What you have to do: Set down the entries below exactly; drop the pictures.

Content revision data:
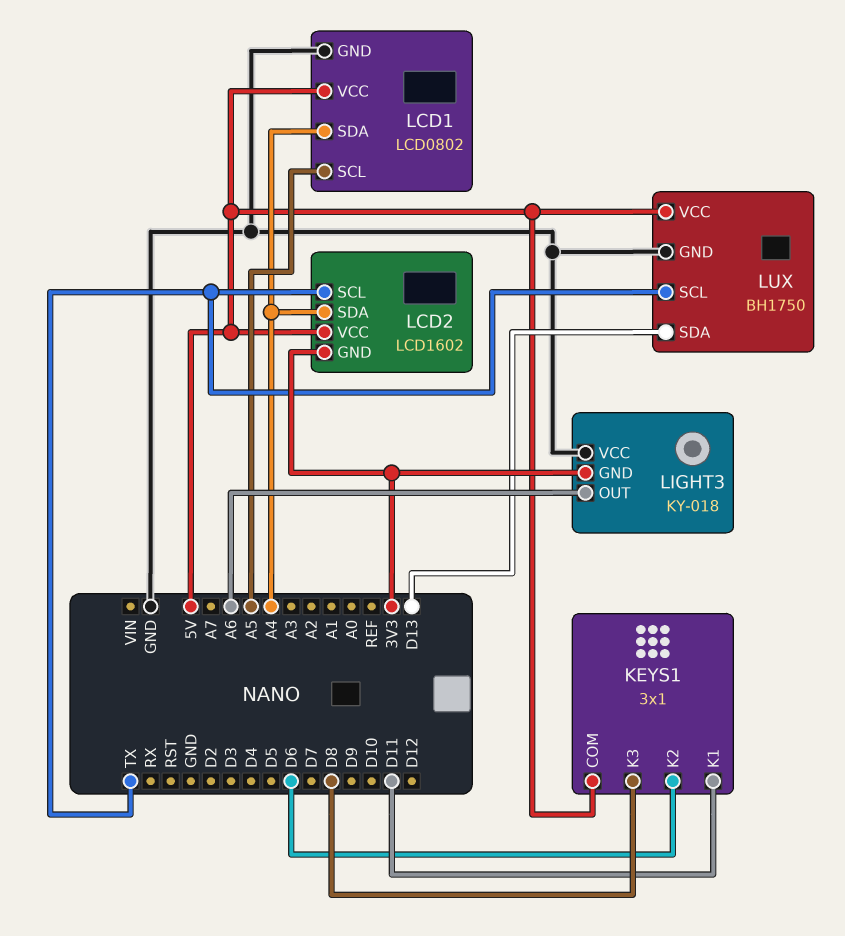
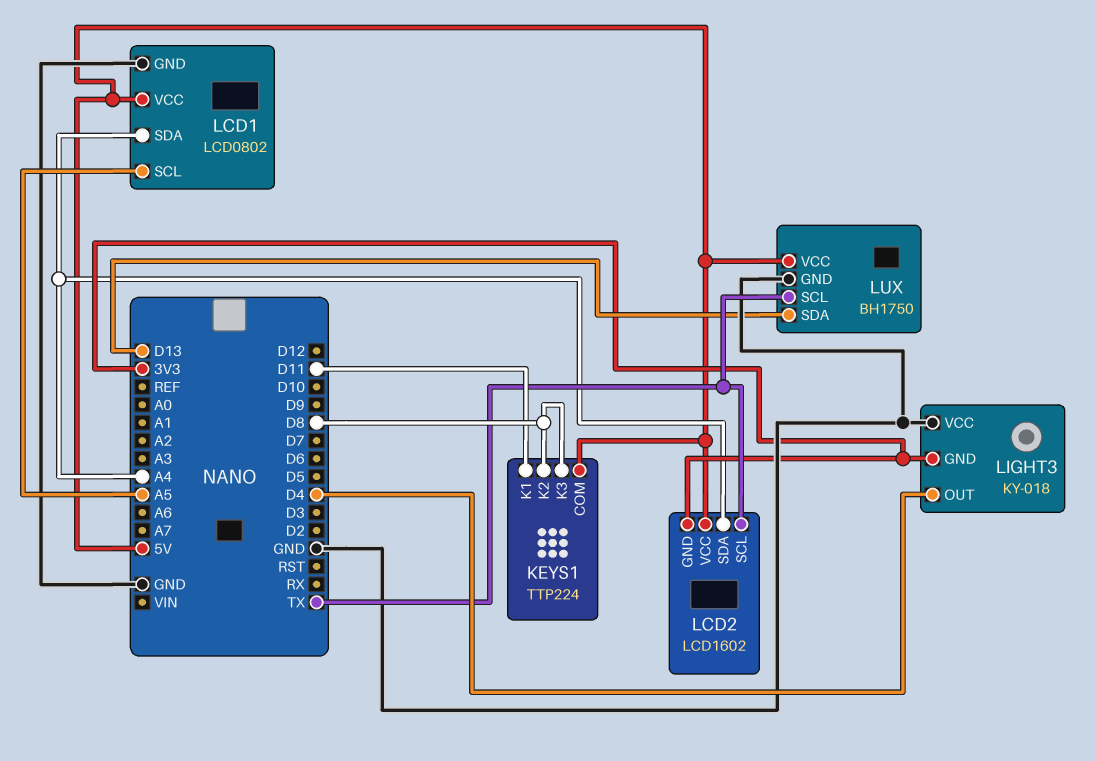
KEYS1: 3x1 -> TTP224
KEYS1 pin K2: D6 -> D8
LIGHT3 pin OUT: A6 -> D4

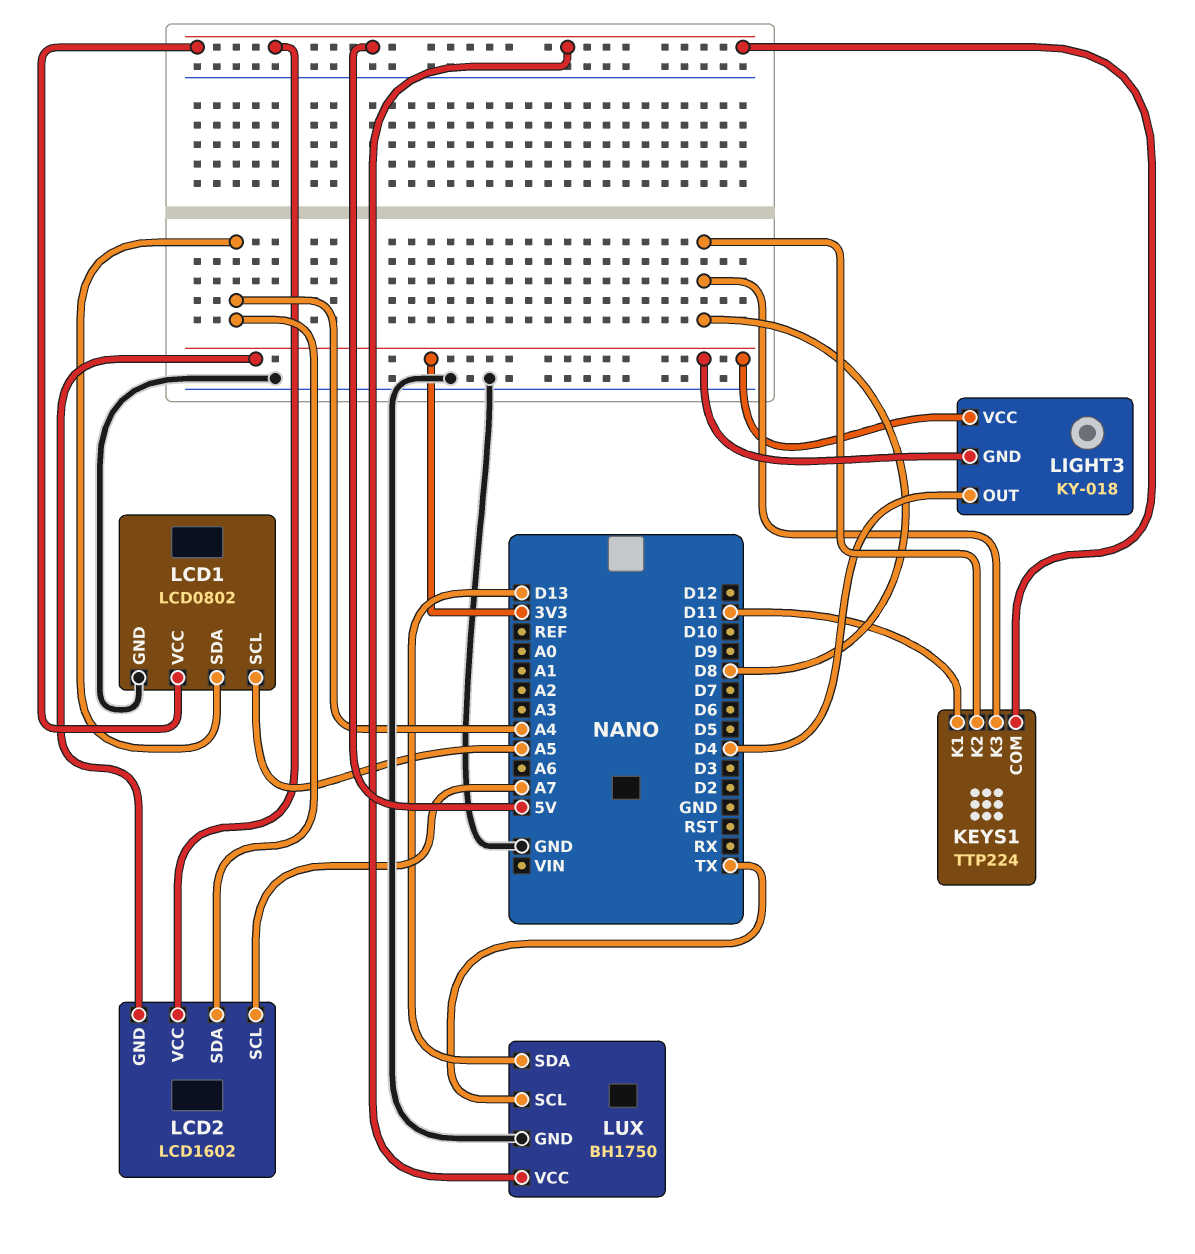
LCD2 pin SCL: TX -> A7
LIGHT3 pin VCC: GND -> 3V3

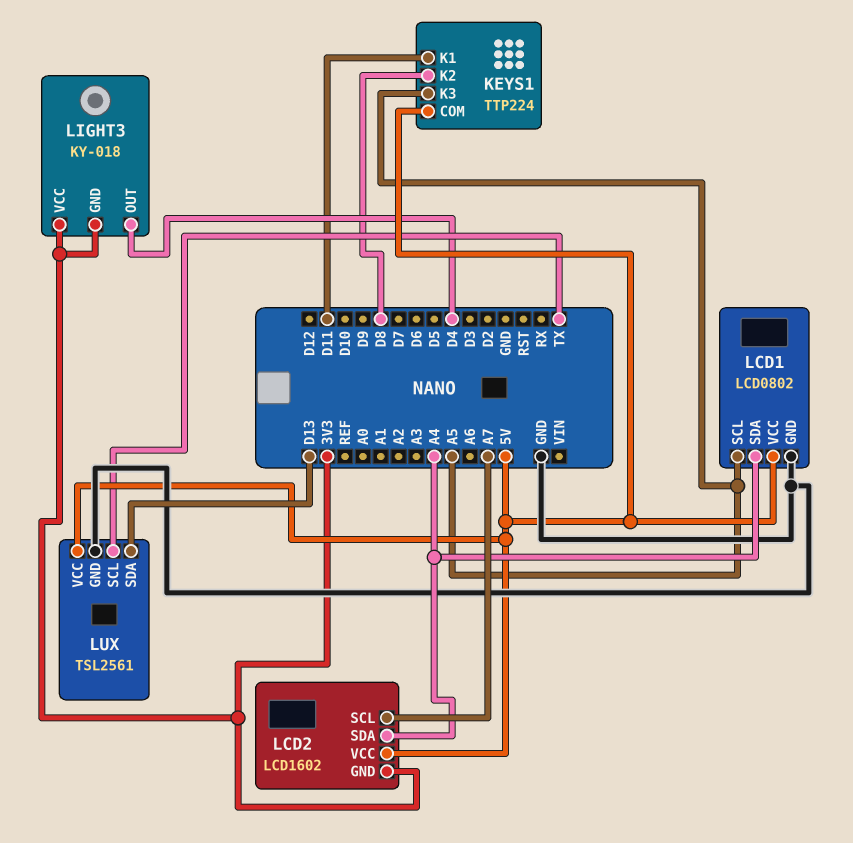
KEYS1 pin K3: D8 -> A5
LUX: BH1750 -> TSL2561

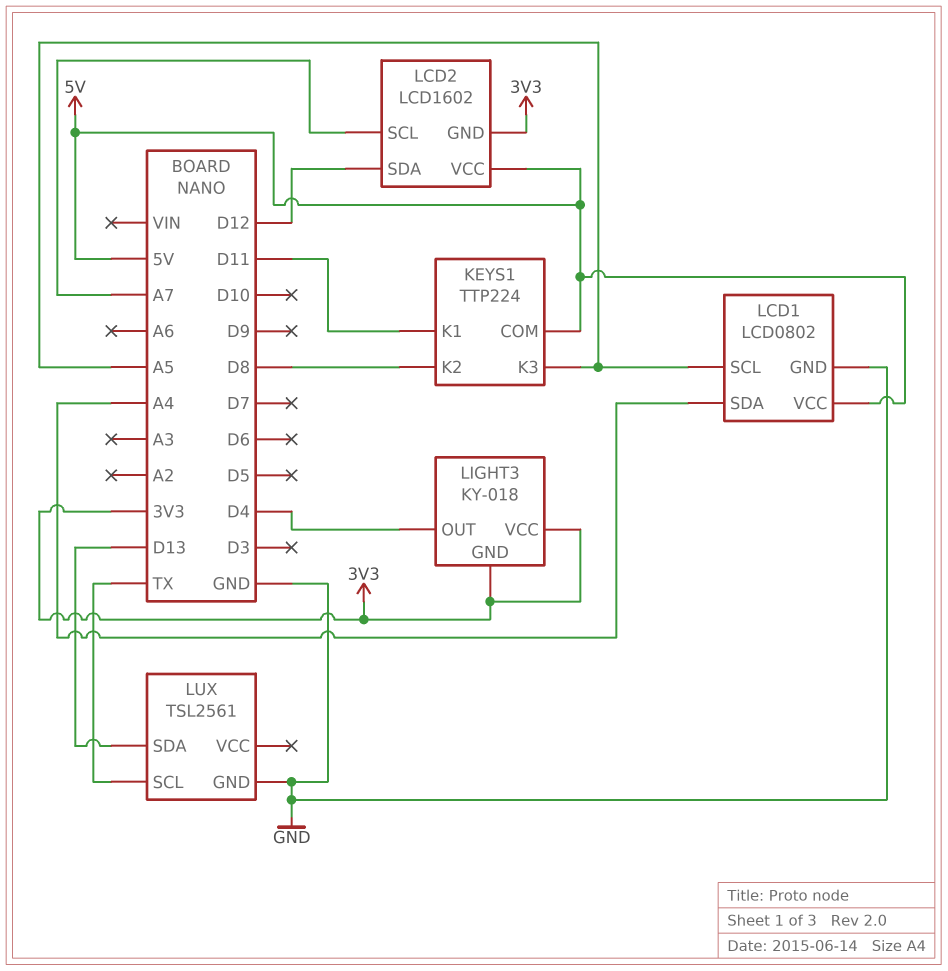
LCD2 pin SDA: A4 -> D12
LUX pin VCC: 5V -> none

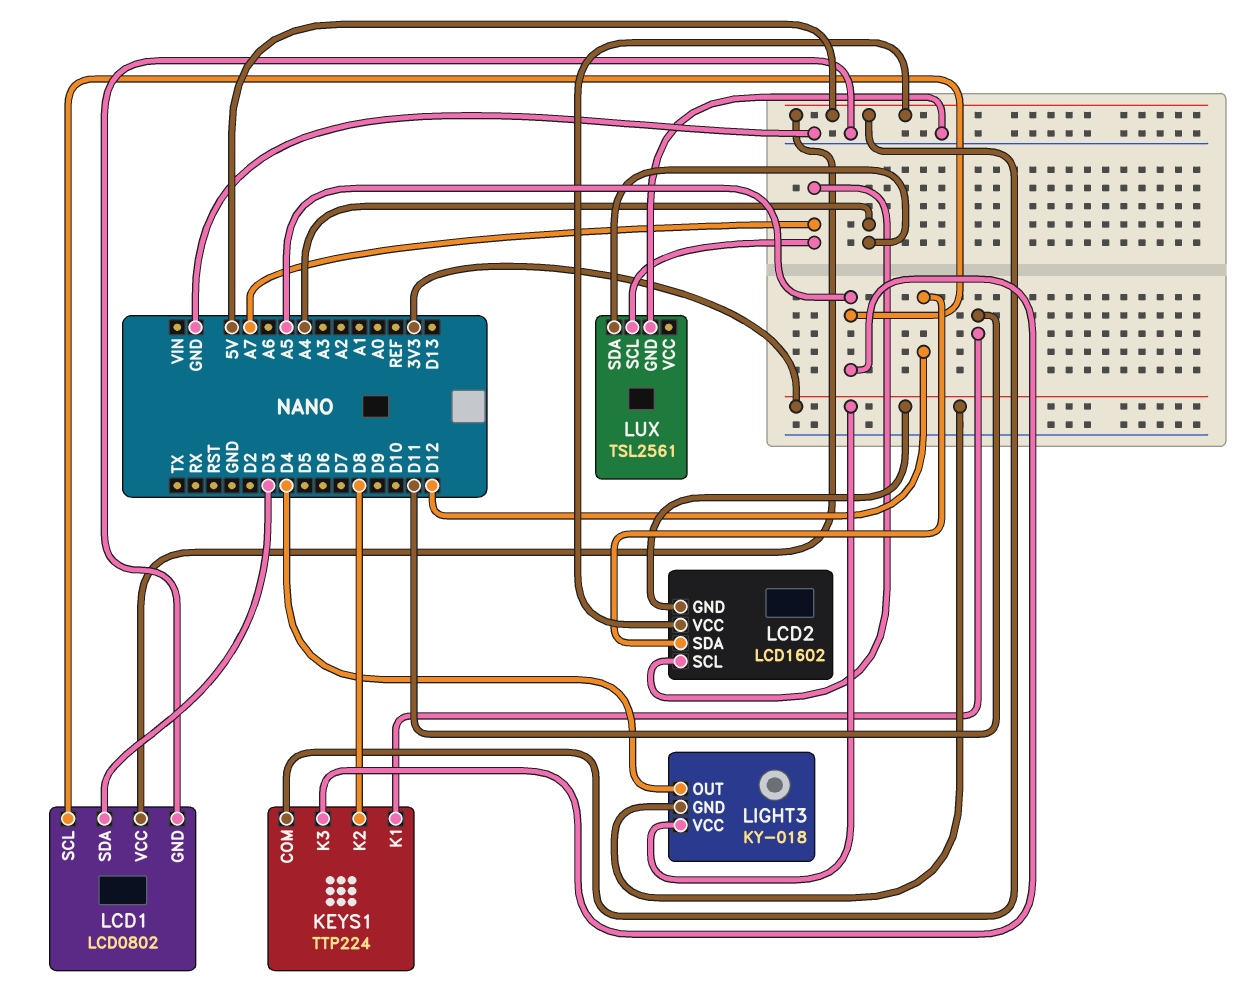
LCD1 pin SDA: A4 -> D3
LUX pin SCL: TX -> A7
LUX pin SDA: D13 -> A4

Reply to the exercise:
KEYS1: 3x1 -> TTP224
KEYS1 pin K2: D6 -> D8
LIGHT3 pin OUT: A6 -> D4

LCD2 pin SCL: TX -> A7
LIGHT3 pin VCC: GND -> 3V3

KEYS1 pin K3: D8 -> A5
LUX: BH1750 -> TSL2561

LCD2 pin SDA: A4 -> D12
LUX pin VCC: 5V -> none

LCD1 pin SDA: A4 -> D3
LUX pin SCL: TX -> A7
LUX pin SDA: D13 -> A4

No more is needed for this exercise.